Before-and-after object listings:

———

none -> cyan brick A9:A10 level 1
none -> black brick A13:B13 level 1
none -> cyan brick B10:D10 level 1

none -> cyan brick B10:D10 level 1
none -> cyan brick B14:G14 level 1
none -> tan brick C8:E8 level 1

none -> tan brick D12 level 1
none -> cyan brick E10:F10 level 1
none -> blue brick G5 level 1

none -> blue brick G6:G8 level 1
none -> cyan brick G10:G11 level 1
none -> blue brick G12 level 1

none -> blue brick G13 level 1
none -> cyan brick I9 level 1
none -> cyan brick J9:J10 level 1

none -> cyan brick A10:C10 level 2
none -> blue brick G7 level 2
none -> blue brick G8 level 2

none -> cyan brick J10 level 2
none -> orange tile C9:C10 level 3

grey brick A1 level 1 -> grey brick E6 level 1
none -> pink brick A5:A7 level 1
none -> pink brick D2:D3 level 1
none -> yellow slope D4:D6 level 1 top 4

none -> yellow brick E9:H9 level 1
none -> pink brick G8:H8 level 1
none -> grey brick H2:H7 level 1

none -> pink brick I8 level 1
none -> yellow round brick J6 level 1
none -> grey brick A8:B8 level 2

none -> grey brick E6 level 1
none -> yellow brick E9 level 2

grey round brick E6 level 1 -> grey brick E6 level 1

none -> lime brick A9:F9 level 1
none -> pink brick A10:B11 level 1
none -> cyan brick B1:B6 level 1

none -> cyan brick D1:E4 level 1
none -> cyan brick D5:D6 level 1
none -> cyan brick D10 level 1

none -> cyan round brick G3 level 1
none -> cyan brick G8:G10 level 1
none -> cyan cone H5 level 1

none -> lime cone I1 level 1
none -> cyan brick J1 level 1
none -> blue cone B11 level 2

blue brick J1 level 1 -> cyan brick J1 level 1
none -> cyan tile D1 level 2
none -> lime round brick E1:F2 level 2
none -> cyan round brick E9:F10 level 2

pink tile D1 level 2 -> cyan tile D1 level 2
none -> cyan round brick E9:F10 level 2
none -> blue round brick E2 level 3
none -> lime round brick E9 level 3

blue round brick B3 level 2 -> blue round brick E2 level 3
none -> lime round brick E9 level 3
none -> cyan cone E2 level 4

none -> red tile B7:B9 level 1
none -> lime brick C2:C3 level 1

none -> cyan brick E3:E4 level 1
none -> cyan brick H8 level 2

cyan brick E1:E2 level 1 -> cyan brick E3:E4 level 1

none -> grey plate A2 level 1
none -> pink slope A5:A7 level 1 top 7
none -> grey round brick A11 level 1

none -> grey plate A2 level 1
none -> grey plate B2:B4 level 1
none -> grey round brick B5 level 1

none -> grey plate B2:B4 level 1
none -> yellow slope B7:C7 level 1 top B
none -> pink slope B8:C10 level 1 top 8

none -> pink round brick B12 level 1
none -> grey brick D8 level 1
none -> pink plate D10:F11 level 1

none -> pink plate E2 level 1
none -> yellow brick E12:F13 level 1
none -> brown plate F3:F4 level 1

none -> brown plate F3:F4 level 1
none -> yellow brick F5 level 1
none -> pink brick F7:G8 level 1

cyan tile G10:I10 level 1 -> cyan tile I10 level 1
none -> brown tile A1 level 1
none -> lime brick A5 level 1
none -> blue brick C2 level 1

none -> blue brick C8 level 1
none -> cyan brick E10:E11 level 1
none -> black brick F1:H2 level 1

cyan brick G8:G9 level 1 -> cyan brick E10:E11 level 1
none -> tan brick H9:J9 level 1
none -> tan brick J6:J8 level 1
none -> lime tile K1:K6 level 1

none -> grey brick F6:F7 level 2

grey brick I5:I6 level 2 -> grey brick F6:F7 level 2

———

*Directions for this task*:
Look above for the line containing "none -> yellow slope B7:C7 level 1 top B". Return it and each line after it exactly, through the last line, and nothing more.

*Solved problem*:
none -> yellow slope B7:C7 level 1 top B
none -> pink slope B8:C10 level 1 top 8

none -> pink round brick B12 level 1
none -> grey brick D8 level 1
none -> pink plate D10:F11 level 1

none -> pink plate E2 level 1
none -> yellow brick E12:F13 level 1
none -> brown plate F3:F4 level 1

none -> brown plate F3:F4 level 1
none -> yellow brick F5 level 1
none -> pink brick F7:G8 level 1

cyan tile G10:I10 level 1 -> cyan tile I10 level 1
none -> brown tile A1 level 1
none -> lime brick A5 level 1
none -> blue brick C2 level 1

none -> blue brick C8 level 1
none -> cyan brick E10:E11 level 1
none -> black brick F1:H2 level 1

cyan brick G8:G9 level 1 -> cyan brick E10:E11 level 1
none -> tan brick H9:J9 level 1
none -> tan brick J6:J8 level 1
none -> lime tile K1:K6 level 1

none -> grey brick F6:F7 level 2

grey brick I5:I6 level 2 -> grey brick F6:F7 level 2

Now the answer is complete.